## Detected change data
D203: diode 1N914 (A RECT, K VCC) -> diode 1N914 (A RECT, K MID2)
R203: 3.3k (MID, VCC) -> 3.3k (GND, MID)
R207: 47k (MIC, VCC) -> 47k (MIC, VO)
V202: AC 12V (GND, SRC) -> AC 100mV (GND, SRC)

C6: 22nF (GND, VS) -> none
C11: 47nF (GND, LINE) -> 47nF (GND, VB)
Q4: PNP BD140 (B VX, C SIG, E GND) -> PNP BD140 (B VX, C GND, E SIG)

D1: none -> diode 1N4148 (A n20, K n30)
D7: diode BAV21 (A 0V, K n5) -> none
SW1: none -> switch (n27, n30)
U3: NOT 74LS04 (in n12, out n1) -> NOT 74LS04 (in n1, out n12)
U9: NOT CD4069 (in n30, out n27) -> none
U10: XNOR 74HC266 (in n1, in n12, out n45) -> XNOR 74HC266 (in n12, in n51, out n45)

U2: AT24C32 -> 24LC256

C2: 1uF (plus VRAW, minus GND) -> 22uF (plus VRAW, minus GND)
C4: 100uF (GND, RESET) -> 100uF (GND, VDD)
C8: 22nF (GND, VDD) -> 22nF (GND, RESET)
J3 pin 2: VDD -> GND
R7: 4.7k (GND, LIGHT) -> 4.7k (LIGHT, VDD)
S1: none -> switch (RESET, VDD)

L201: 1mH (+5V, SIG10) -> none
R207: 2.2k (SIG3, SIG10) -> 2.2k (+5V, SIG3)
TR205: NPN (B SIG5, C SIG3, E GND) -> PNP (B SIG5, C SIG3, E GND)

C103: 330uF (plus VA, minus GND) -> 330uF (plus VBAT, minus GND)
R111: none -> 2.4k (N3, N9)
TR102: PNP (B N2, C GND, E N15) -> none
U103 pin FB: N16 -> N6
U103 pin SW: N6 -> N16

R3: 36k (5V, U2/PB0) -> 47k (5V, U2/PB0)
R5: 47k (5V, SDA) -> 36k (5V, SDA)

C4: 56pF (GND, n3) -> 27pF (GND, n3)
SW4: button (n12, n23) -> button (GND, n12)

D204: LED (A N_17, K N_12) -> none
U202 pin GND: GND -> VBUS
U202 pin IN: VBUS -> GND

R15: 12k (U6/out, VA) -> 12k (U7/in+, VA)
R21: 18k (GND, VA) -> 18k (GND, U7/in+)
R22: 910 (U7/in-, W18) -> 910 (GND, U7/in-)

## WORK REQUEST
Repeat verbatim the opening run of entries, ending with the line that contains "Q4: PNP BD140".

## ANSWER SPACE
D203: diode 1N914 (A RECT, K VCC) -> diode 1N914 (A RECT, K MID2)
R203: 3.3k (MID, VCC) -> 3.3k (GND, MID)
R207: 47k (MIC, VCC) -> 47k (MIC, VO)
V202: AC 12V (GND, SRC) -> AC 100mV (GND, SRC)

C6: 22nF (GND, VS) -> none
C11: 47nF (GND, LINE) -> 47nF (GND, VB)
Q4: PNP BD140 (B VX, C SIG, E GND) -> PNP BD140 (B VX, C GND, E SIG)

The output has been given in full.